# Work request:
Restate word for word the lines of the records below, starting at the line that contains "relocated | purple" and ending at the line that contains "missing | grey", with both of those lines included and nothing else.

# Supplied entries:
==========

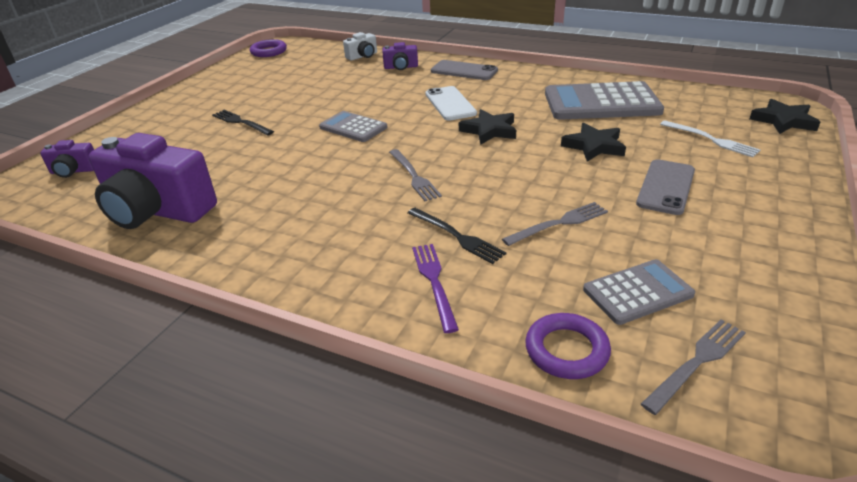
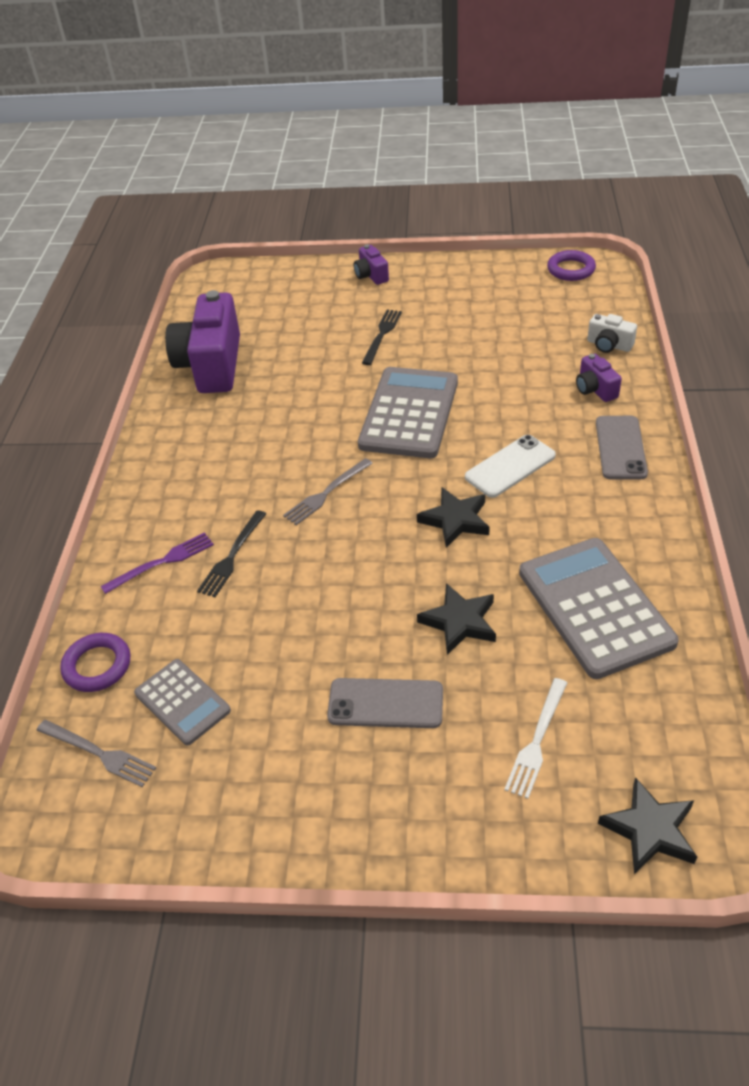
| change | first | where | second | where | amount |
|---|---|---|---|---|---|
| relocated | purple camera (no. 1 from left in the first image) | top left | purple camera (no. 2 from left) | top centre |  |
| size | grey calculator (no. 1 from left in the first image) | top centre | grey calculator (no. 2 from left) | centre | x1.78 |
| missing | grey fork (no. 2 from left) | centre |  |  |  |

==========

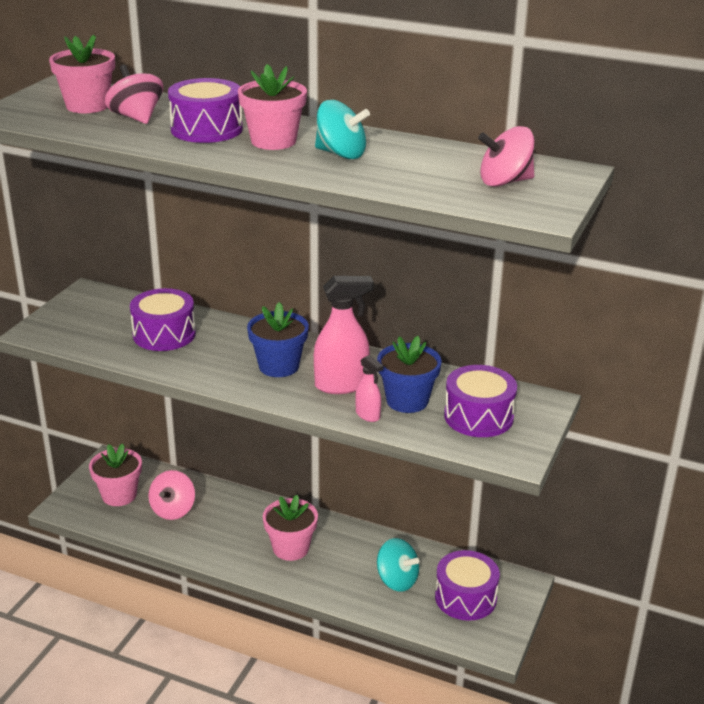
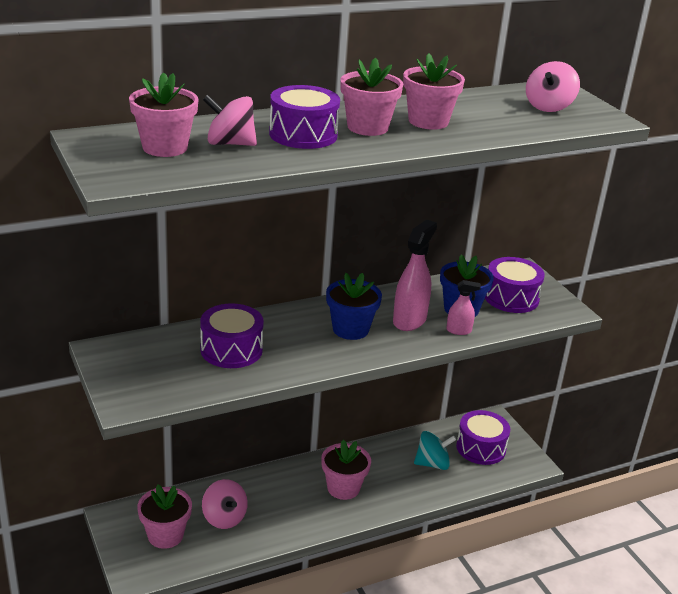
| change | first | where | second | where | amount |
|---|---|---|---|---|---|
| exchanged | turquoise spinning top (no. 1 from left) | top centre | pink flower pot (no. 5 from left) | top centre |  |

==========

# Response to the task:
| relocated | purple camera (no. 1 from left in the first image) | top left | purple camera (no. 2 from left) | top centre |  |
| size | grey calculator (no. 1 from left in the first image) | top centre | grey calculator (no. 2 from left) | centre | x1.78 |
| missing | grey fork (no. 2 from left) | centre |  |  |  |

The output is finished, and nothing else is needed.